[Directions]
The expected answer is the set of lines in the data below between the line holding "C1: 150nF (GND, SEL1) -> 330nF (GND, SEL1)" and the line holding "TP103: test point (NET4) -> none", inclusive, written out exactly.

[Available data]
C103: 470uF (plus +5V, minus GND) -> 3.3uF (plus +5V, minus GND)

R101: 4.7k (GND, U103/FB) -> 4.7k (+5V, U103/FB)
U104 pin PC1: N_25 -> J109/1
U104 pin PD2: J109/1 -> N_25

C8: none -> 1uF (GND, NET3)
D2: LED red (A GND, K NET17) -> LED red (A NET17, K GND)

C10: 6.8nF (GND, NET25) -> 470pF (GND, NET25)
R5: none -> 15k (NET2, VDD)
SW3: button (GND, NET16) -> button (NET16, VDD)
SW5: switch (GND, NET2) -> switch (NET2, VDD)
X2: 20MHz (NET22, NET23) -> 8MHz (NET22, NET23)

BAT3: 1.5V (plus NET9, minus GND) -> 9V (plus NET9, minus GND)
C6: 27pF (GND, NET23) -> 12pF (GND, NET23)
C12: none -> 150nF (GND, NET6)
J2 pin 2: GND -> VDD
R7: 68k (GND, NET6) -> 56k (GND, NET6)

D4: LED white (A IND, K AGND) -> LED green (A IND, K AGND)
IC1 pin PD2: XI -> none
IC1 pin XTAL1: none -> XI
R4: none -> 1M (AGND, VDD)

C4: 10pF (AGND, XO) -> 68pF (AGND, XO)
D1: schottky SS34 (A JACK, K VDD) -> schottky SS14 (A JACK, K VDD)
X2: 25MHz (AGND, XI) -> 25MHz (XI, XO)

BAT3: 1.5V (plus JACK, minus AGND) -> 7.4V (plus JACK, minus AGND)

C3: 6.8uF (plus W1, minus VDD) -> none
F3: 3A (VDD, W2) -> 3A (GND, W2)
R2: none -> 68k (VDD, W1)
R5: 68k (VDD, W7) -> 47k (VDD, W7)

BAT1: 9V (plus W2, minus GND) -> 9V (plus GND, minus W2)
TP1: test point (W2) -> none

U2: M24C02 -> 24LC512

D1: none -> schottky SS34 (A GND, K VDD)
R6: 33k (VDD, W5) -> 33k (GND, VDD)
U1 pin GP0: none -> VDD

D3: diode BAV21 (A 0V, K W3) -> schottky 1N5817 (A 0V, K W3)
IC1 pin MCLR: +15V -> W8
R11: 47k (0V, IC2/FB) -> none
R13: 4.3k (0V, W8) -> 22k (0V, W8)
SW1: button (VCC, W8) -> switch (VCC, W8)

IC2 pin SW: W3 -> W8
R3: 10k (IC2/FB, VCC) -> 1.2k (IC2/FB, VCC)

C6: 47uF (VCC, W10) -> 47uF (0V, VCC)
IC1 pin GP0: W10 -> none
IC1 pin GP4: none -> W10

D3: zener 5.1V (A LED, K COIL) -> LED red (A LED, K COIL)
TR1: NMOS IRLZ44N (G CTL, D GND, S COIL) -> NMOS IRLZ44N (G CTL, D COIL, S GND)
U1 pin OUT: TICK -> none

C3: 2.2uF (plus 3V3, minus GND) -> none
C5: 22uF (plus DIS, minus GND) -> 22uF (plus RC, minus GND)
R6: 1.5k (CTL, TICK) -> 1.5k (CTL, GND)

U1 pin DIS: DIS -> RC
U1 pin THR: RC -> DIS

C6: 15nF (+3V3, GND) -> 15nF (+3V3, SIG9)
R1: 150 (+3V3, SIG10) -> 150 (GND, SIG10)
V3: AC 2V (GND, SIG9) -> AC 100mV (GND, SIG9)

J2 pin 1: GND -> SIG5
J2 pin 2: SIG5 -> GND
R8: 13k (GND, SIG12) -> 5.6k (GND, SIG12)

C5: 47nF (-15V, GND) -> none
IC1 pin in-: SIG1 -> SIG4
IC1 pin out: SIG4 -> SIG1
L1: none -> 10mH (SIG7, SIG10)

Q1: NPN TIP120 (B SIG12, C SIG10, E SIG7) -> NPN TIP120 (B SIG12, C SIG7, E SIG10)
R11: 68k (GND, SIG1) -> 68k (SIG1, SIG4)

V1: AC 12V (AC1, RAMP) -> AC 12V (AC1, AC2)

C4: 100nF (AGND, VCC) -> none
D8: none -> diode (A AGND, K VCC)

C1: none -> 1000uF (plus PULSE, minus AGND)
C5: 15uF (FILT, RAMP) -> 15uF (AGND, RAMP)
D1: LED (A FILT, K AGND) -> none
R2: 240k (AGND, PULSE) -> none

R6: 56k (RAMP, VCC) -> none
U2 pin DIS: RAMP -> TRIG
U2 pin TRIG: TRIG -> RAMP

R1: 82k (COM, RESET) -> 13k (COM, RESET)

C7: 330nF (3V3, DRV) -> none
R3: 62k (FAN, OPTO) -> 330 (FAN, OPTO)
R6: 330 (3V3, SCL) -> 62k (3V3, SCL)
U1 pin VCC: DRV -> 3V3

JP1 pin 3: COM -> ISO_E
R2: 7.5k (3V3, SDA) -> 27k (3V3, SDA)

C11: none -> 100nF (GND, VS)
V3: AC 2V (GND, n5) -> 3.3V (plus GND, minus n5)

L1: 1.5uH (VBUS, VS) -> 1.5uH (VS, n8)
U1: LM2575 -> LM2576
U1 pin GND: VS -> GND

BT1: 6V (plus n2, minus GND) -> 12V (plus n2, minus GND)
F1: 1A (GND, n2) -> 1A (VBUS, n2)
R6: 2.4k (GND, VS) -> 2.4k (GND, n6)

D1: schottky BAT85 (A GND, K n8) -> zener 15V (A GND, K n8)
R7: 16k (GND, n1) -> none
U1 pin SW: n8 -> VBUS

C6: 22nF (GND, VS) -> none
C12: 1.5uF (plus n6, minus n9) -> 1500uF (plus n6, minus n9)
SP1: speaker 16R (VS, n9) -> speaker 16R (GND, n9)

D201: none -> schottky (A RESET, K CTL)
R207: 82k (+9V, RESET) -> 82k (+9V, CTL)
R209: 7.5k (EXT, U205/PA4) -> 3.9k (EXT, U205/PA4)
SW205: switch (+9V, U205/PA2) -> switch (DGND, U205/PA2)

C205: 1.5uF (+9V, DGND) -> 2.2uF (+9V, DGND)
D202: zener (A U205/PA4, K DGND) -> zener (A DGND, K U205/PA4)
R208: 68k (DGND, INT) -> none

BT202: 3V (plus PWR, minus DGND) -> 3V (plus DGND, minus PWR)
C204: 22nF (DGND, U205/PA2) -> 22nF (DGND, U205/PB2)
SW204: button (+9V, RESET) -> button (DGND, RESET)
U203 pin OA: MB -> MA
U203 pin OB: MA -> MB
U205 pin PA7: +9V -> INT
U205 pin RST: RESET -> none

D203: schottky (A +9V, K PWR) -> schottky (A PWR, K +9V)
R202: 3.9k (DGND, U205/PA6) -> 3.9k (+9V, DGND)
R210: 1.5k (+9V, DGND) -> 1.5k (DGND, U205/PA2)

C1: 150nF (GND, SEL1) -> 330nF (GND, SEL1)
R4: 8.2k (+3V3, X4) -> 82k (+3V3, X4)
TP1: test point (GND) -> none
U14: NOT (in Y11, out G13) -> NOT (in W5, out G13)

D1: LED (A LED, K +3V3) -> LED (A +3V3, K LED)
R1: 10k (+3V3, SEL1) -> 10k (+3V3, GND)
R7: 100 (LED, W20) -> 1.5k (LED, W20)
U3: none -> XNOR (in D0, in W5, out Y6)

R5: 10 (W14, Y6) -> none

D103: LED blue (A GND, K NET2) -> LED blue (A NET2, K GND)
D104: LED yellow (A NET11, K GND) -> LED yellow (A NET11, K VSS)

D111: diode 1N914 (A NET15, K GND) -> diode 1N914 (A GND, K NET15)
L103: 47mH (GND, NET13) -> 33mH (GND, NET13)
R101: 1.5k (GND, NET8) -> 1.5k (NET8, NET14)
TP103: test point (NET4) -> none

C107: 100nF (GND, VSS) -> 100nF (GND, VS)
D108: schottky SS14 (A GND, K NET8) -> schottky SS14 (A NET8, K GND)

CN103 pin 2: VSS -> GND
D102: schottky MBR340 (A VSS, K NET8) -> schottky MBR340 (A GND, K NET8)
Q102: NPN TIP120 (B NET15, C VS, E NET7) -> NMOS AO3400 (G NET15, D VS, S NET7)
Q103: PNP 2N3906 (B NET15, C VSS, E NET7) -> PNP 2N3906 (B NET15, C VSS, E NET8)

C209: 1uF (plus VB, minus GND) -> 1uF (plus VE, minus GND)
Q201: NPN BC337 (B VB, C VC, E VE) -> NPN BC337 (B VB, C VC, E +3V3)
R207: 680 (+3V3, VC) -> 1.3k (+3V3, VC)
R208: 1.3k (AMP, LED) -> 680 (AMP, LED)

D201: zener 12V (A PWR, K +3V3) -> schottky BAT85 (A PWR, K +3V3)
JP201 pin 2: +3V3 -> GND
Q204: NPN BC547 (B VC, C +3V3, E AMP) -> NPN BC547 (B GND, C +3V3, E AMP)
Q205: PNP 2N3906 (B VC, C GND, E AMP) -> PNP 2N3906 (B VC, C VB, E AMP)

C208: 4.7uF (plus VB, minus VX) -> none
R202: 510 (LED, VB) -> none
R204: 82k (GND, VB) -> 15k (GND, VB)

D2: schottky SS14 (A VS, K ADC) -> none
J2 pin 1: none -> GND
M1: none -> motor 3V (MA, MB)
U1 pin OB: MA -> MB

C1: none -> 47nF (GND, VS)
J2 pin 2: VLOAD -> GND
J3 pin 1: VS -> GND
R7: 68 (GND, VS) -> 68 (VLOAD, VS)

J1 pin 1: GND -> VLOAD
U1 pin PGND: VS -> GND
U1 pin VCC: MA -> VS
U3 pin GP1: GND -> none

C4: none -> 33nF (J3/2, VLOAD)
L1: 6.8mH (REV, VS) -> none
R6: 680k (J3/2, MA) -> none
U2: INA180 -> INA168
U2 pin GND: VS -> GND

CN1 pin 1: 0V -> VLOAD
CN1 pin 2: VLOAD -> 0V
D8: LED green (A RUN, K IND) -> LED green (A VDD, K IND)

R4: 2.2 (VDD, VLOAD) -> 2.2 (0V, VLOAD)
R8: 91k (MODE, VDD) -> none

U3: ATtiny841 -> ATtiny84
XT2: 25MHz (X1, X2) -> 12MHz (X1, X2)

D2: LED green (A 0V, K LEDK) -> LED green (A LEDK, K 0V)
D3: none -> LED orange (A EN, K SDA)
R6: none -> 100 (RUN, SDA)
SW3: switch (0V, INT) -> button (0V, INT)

[Result]
C1: 150nF (GND, SEL1) -> 330nF (GND, SEL1)
R4: 8.2k (+3V3, X4) -> 82k (+3V3, X4)
TP1: test point (GND) -> none
U14: NOT (in Y11, out G13) -> NOT (in W5, out G13)

D1: LED (A LED, K +3V3) -> LED (A +3V3, K LED)
R1: 10k (+3V3, SEL1) -> 10k (+3V3, GND)
R7: 100 (LED, W20) -> 1.5k (LED, W20)
U3: none -> XNOR (in D0, in W5, out Y6)

R5: 10 (W14, Y6) -> none

D103: LED blue (A GND, K NET2) -> LED blue (A NET2, K GND)
D104: LED yellow (A NET11, K GND) -> LED yellow (A NET11, K VSS)

D111: diode 1N914 (A NET15, K GND) -> diode 1N914 (A GND, K NET15)
L103: 47mH (GND, NET13) -> 33mH (GND, NET13)
R101: 1.5k (GND, NET8) -> 1.5k (NET8, NET14)
TP103: test point (NET4) -> none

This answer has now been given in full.